▶ [SUPPLIED DATA]
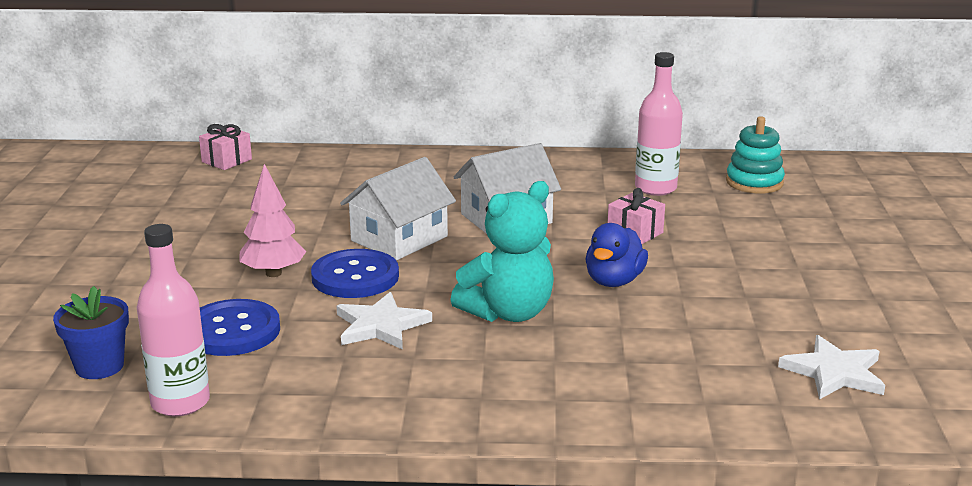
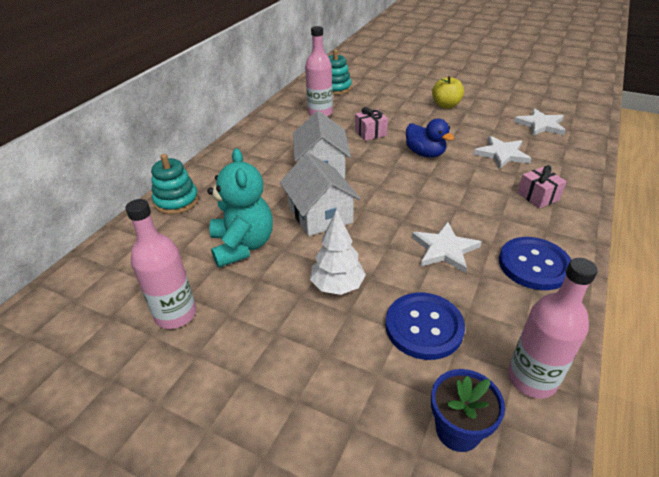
camera: 65 degrees left, 15 degrees up
(193, 208) = (176, 314): none -> pink bottle
(227, 160) = (93, 275): pink gift -> pink gift (538, 196)
(273, 273) = (337, 286): pink tree -> white tree
(355, 277) = (367, 246): blue button -> blue button (534, 265)
(366, 161) = (176, 201): none -> turquoise stacking toy
(508, 313) = (447, 196): turquoise teddy bear -> turquoise teddy bear (243, 245)
(677, 343) = (502, 154): none -> white star
(804, 276) = (446, 105): none -> yellow apple

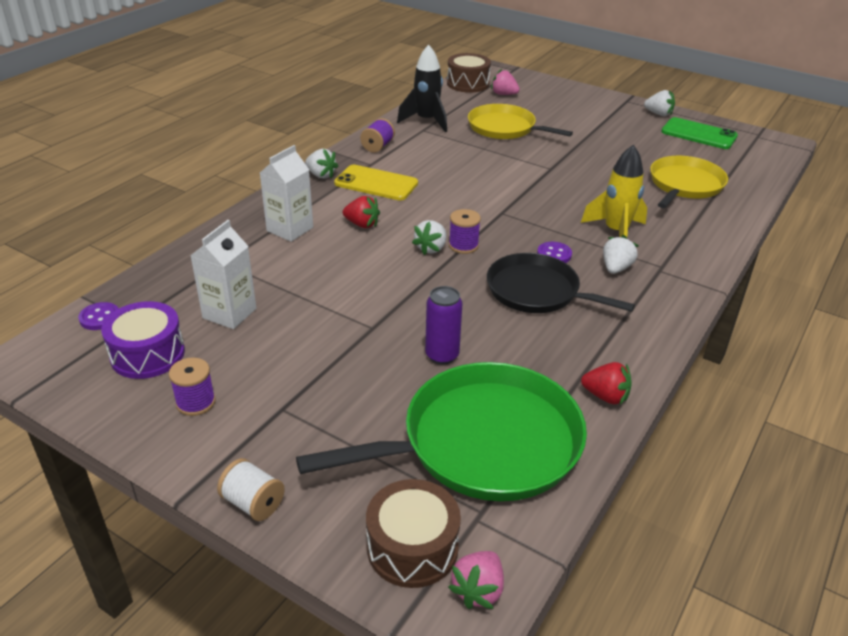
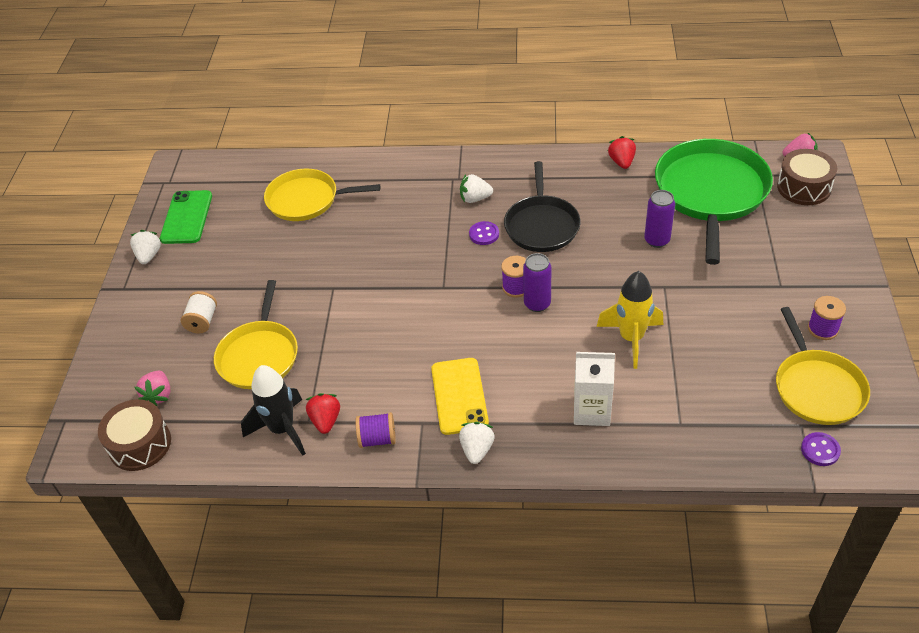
camera: 115 degrees left, 10 degrees up
(147, 354) = (817, 387): purple drum -> yellow pan
(229, 313) = (731, 373): white carton -> none
(253, 503) = (851, 256): white spool -> white spool (202, 321)
(362, 224) = (540, 365): red strawberry -> red strawberry (325, 420)
(431, 248) = (537, 304): white strawberry -> purple can
(482, 443) = (710, 193): green pan -> green pan turned 60 degrees clockwise
(616, 232) = (421, 214): yellow rocket -> yellow rocket (631, 339)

▶ [EXERCISE PROMPT] Only the pictures are dropped when you print the material; everything else is copied exactly.

▶ [REPLY TO THE EXERCISE]
camera: 65 degrees left, 15 degrees up
(193, 208) = (176, 314): none -> pink bottle
(227, 160) = (93, 275): pink gift -> pink gift (538, 196)
(273, 273) = (337, 286): pink tree -> white tree
(355, 277) = (367, 246): blue button -> blue button (534, 265)
(366, 161) = (176, 201): none -> turquoise stacking toy
(508, 313) = (447, 196): turquoise teddy bear -> turquoise teddy bear (243, 245)
(677, 343) = (502, 154): none -> white star
(804, 276) = (446, 105): none -> yellow apple

camera: 115 degrees left, 10 degrees up
(147, 354) = (817, 387): purple drum -> yellow pan
(229, 313) = (731, 373): white carton -> none
(253, 503) = (851, 256): white spool -> white spool (202, 321)
(362, 224) = (540, 365): red strawberry -> red strawberry (325, 420)
(431, 248) = (537, 304): white strawberry -> purple can
(482, 443) = (710, 193): green pan -> green pan turned 60 degrees clockwise
(616, 232) = (421, 214): yellow rocket -> yellow rocket (631, 339)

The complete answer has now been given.